> _PROBLEM REQUIREMENTS_: Count how many lines in the data below include "brick". Answer with the number only.

> _INPUT DATA_:
══════════

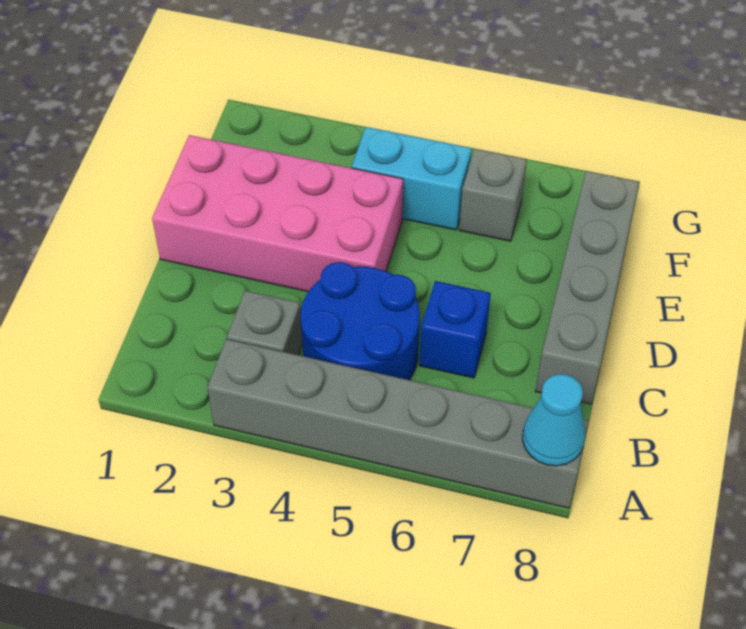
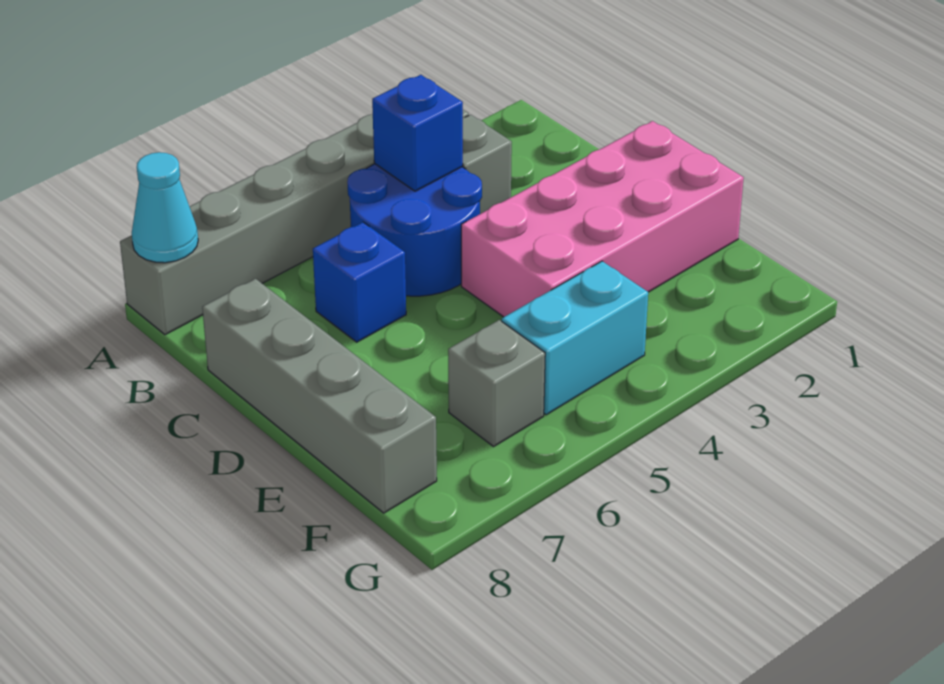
none -> blue brick B4 level 2

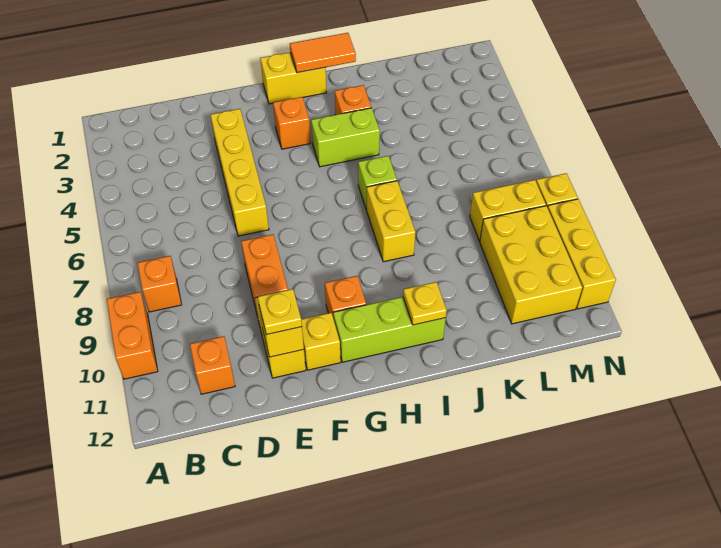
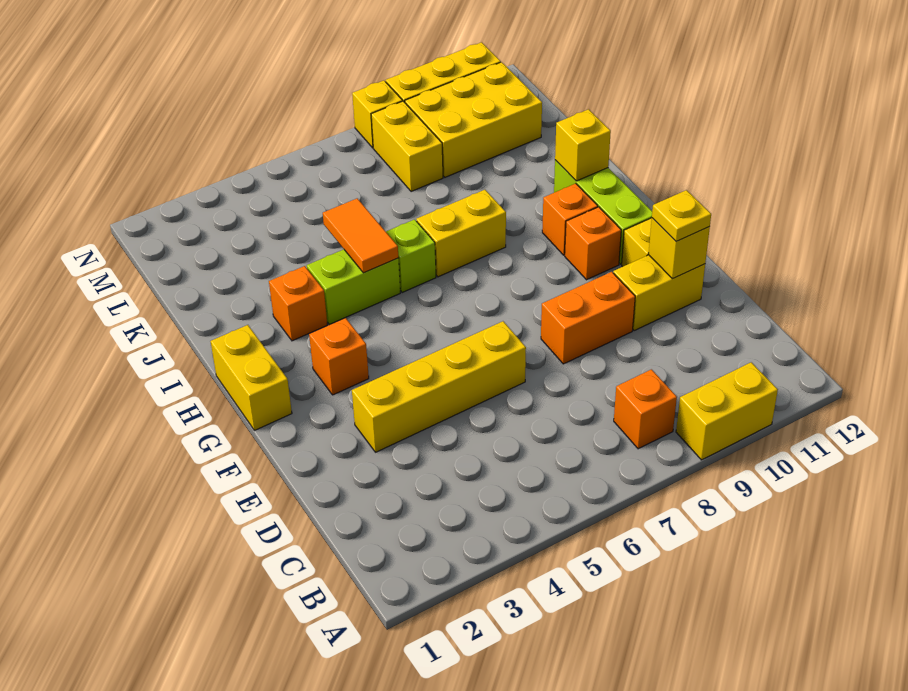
orange brick A9:A10 level 1 -> yellow brick A9:A10 level 1
orange brick C11 level 1 -> orange brick H10 level 1
orange tile H1:I1 level 2 -> orange tile I5:J5 level 2
lime brick H4:I4 level 1 -> lime brick I4:I5 level 1
yellow plate I11 level 2 -> yellow brick I11 level 2

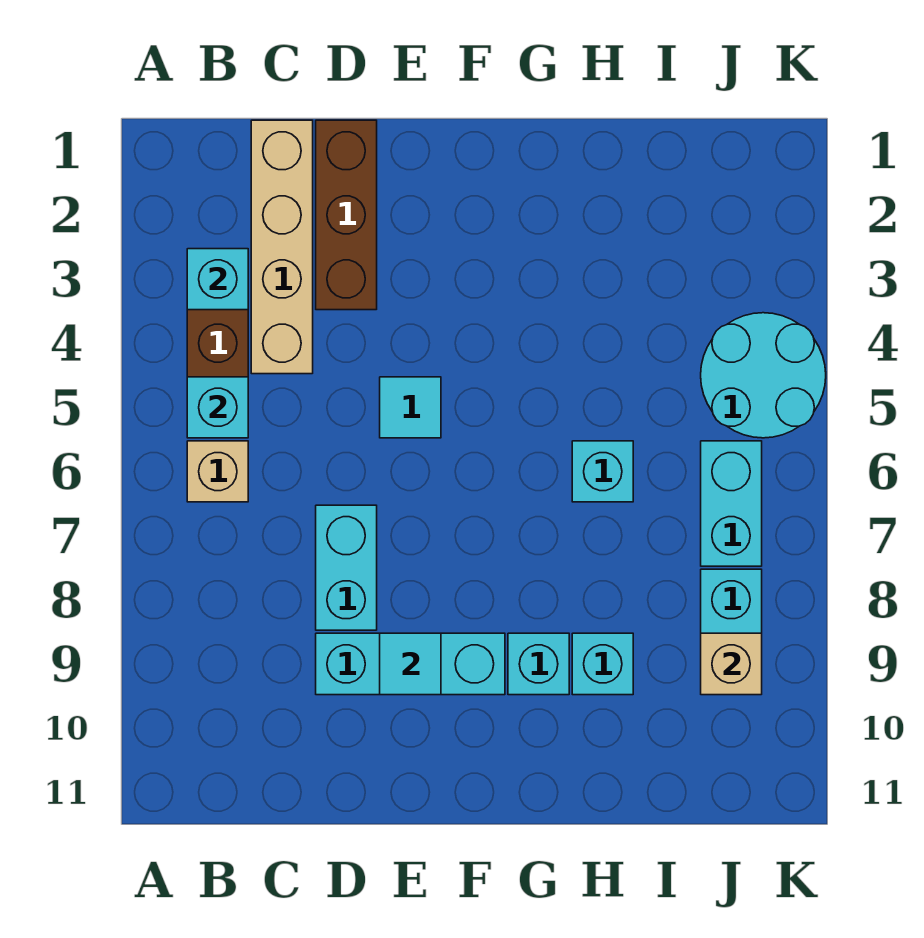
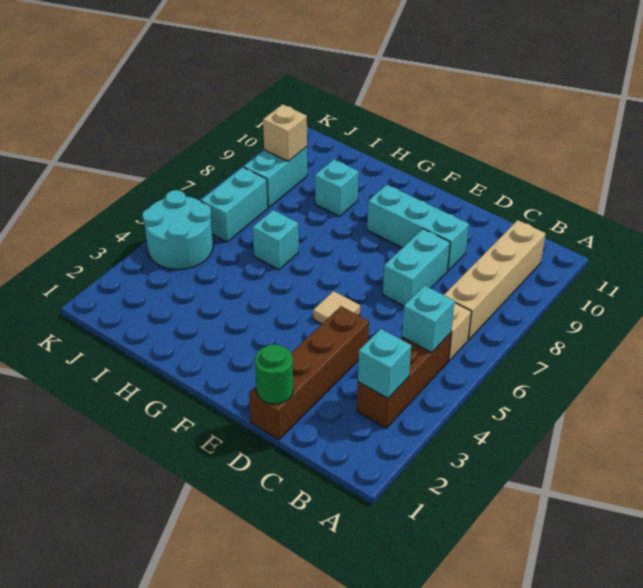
tan brick C1:C4 level 1 -> tan brick B7:B10 level 1
brown brick D1:D3 level 1 -> brown brick D1:D4 level 1
none -> green round brick D1 level 2
cyan tile E5 level 1 -> tan tile E5 level 1
cyan tile E9 level 2 -> none
cyan brick G9 level 1 -> none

══════════

> _YOUR RESPONSE_: 9